→ **PROVIDED INFORMATION**

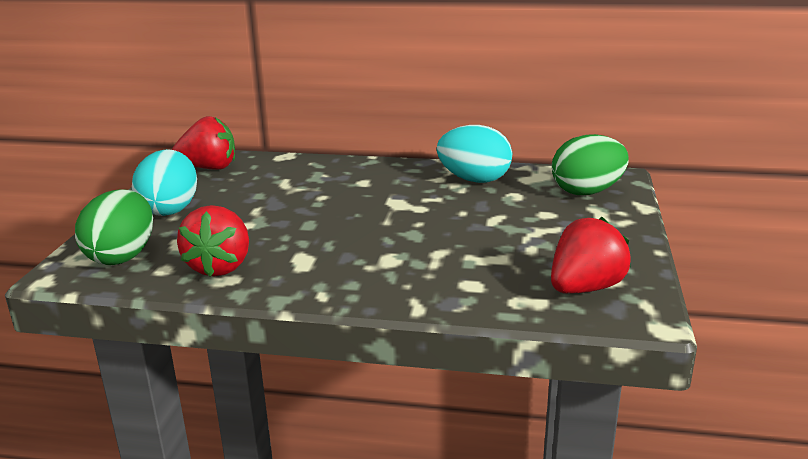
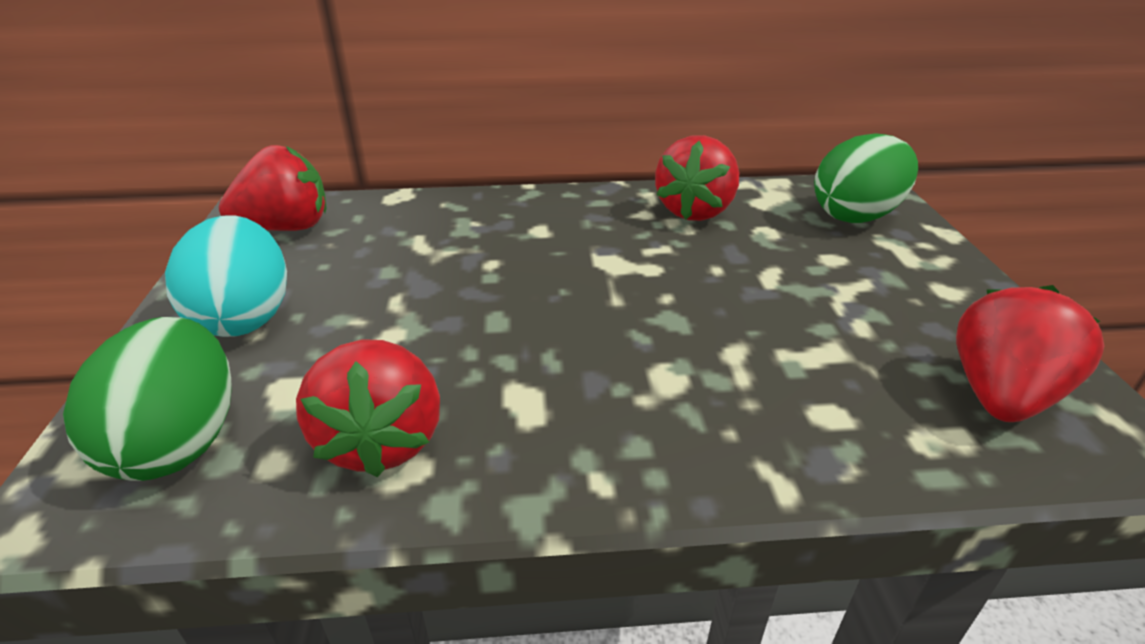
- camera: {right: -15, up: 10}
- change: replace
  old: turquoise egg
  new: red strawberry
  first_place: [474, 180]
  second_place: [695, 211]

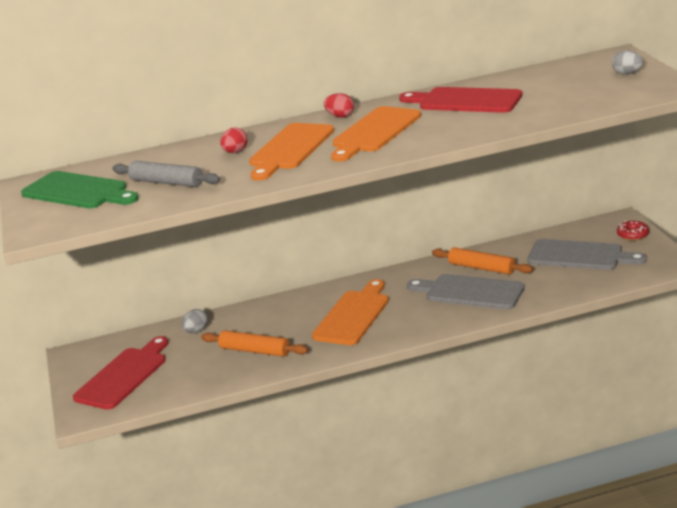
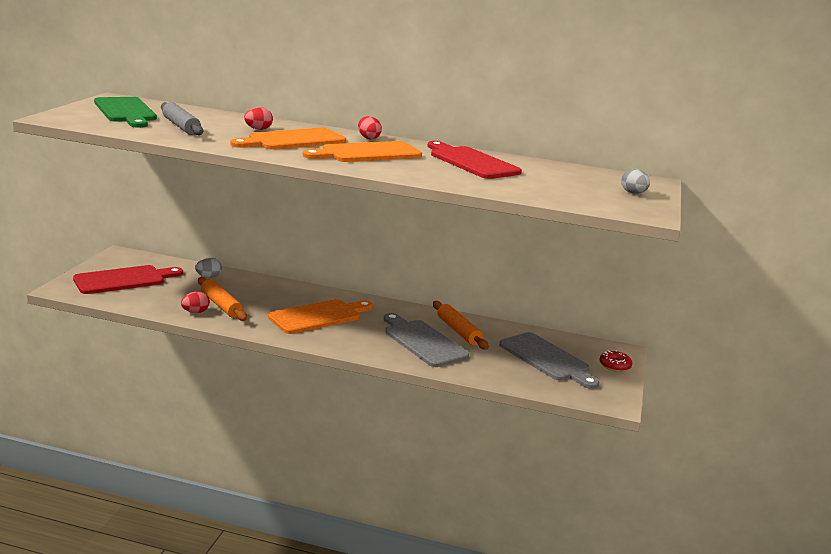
- camera: {right: 25, up: -5}
- change: insert
  new: red egg
  second_place: [195, 312]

→ **WHAT YOU ARE ASKED TO DO**
Please find all lines of the entries that hold the string "right" and copy them.

→ **FINISHED TASK**
- camera: {right: -15, up: 10}
- camera: {right: 25, up: -5}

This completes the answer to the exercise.